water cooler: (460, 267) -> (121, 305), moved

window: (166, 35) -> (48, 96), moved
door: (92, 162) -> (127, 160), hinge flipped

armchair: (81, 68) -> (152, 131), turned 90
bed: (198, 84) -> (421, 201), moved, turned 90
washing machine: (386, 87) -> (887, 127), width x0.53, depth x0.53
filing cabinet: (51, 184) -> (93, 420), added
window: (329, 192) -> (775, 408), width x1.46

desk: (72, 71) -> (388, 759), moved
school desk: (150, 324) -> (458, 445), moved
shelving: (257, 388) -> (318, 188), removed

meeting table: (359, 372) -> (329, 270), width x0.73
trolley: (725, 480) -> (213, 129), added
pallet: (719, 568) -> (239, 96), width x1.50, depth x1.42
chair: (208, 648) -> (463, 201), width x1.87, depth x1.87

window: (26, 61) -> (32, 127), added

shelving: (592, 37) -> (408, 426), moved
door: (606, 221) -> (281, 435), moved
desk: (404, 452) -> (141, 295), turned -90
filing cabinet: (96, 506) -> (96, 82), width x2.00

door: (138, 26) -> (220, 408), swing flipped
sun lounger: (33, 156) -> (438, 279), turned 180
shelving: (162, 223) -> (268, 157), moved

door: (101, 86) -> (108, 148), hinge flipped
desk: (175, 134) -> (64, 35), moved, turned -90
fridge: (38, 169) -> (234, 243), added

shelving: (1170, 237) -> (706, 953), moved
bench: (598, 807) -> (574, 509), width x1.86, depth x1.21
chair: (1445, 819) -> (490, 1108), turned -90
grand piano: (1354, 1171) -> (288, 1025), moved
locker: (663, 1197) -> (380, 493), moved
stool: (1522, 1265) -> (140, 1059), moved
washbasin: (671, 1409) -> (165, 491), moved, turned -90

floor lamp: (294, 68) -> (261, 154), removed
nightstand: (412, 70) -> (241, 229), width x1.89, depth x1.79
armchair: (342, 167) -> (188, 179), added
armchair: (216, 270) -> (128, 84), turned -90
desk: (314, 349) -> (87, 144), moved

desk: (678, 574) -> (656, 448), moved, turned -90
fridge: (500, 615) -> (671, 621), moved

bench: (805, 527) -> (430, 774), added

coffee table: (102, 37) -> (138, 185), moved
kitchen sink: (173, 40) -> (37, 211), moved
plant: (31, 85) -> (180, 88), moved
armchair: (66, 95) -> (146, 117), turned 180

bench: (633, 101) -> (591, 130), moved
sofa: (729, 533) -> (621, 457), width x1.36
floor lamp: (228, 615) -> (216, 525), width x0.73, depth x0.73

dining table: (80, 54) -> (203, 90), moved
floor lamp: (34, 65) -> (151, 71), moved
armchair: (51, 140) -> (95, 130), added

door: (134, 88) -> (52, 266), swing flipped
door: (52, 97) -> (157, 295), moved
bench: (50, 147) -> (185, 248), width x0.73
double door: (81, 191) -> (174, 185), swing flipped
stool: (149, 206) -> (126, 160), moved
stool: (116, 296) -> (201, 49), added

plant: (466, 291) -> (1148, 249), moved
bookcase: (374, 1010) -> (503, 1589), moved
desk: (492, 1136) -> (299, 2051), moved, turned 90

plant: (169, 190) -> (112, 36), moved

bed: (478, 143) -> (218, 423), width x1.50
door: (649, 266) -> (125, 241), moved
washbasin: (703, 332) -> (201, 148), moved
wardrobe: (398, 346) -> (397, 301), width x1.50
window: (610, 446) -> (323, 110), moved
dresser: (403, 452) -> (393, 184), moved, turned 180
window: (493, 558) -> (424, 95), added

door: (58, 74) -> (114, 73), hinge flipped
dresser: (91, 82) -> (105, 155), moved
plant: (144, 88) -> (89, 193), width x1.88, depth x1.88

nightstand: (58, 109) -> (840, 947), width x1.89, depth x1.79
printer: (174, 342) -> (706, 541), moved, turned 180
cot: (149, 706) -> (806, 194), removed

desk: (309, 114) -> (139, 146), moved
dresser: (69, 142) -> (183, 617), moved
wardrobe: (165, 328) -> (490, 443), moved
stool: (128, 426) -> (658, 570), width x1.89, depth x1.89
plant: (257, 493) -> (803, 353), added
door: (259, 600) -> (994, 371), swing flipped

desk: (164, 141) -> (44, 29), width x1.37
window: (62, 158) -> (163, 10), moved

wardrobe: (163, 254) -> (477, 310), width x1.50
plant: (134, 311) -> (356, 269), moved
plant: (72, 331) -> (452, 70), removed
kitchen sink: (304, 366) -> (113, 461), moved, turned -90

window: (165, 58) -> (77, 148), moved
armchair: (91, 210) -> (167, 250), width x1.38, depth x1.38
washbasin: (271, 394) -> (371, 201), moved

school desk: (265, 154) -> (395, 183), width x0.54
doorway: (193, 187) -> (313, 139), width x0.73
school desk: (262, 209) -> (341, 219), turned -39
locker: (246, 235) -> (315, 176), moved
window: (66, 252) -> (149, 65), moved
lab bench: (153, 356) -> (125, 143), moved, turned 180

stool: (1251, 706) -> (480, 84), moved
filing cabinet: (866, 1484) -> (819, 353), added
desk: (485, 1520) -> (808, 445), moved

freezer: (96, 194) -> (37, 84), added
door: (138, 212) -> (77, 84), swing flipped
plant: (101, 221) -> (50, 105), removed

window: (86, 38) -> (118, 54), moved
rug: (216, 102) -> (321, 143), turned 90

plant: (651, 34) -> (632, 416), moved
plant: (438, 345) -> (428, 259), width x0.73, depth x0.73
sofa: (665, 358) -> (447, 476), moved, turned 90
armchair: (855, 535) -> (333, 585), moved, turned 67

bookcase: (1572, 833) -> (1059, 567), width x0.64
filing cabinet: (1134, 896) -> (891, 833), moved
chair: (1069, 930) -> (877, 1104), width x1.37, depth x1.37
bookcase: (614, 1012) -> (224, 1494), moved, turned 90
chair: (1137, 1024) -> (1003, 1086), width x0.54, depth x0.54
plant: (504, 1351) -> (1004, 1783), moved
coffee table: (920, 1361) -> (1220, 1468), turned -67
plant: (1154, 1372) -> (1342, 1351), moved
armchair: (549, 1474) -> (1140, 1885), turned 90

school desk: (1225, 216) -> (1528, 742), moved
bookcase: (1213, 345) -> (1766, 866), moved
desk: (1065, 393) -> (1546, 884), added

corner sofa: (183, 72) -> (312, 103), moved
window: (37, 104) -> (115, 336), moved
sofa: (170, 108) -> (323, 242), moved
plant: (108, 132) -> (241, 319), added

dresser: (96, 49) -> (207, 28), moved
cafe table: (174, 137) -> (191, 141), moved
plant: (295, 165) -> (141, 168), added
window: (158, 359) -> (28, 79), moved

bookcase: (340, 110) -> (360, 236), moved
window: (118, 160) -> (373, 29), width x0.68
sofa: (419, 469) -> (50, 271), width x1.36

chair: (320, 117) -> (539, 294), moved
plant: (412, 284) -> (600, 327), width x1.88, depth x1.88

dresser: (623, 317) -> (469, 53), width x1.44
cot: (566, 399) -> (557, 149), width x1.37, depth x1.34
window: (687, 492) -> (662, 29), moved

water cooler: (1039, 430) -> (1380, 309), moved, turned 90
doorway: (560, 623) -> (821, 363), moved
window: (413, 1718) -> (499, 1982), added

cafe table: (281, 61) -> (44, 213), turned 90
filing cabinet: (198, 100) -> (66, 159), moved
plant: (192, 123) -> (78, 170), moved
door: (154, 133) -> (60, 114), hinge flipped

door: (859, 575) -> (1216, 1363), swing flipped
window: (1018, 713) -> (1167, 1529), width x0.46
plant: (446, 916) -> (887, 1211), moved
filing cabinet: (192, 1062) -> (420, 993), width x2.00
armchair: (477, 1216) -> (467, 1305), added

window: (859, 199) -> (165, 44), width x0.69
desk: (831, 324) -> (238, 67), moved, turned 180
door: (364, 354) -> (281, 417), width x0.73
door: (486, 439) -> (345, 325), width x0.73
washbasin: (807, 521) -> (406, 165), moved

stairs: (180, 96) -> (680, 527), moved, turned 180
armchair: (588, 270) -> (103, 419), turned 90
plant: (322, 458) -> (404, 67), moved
★ ★ ★
Exercise requirements: For each line of the entries that holds the word "coffee", pull that line out.

Expected answer:
coffee table: (102, 37) -> (138, 185), moved
coffee table: (920, 1361) -> (1220, 1468), turned -67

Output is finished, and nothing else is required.